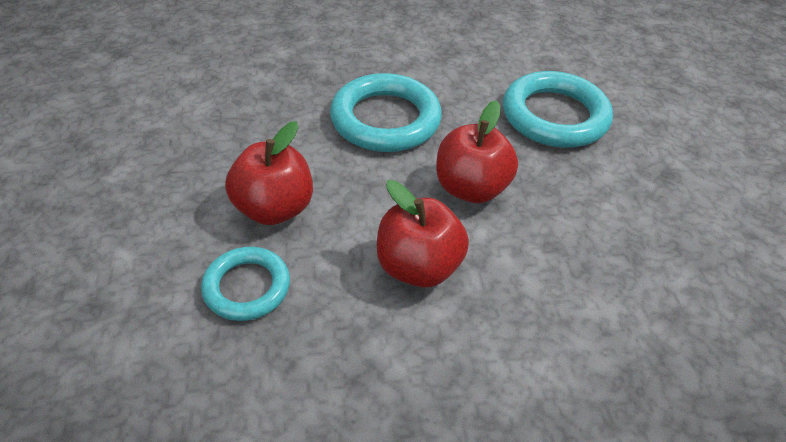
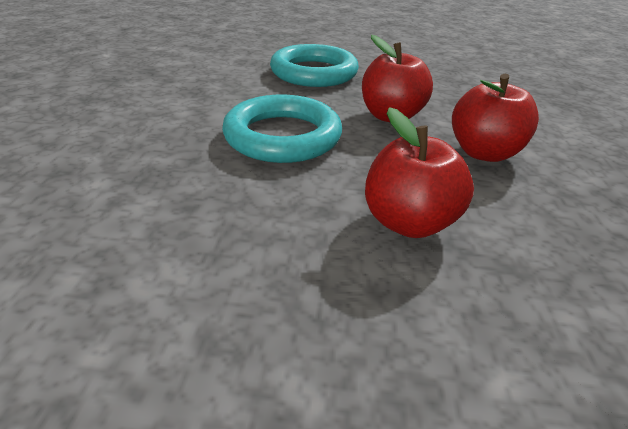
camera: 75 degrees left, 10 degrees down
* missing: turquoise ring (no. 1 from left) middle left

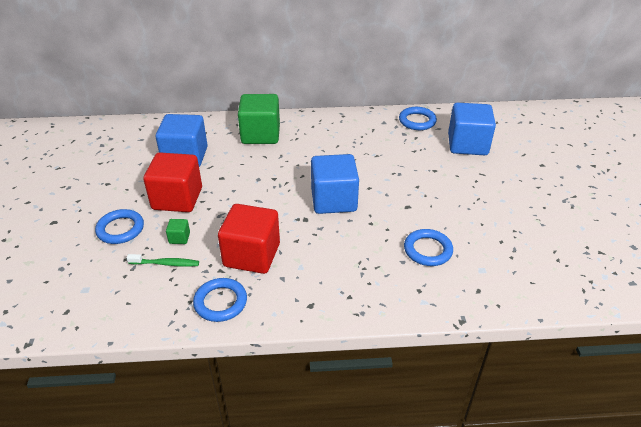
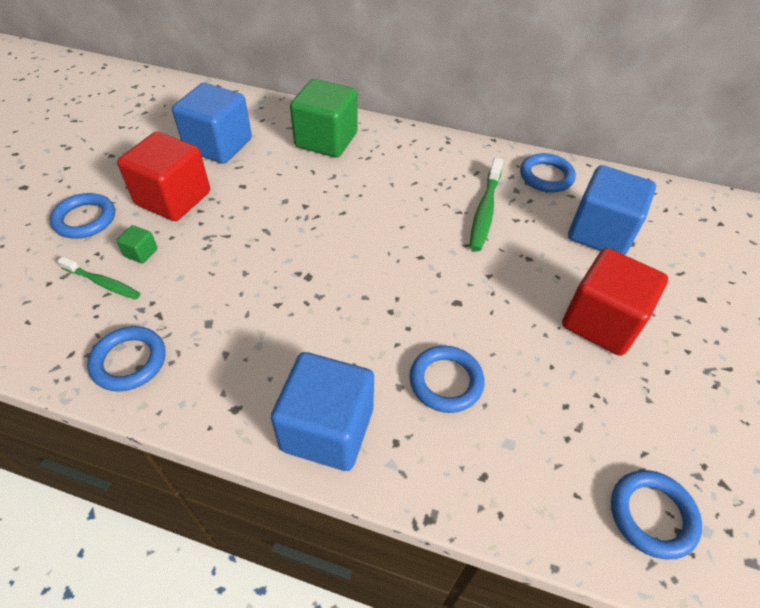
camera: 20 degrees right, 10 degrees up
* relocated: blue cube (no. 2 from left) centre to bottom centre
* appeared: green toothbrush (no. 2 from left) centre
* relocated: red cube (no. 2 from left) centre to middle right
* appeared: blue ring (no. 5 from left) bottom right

**WHAT YOU NEED TO DO:**
Which lines above contain the word "ring"? Copy all of them.

**ANSWER FOR THE TASK:**
* missing: turquoise ring (no. 1 from left) middle left
* appeared: blue ring (no. 5 from left) bottom right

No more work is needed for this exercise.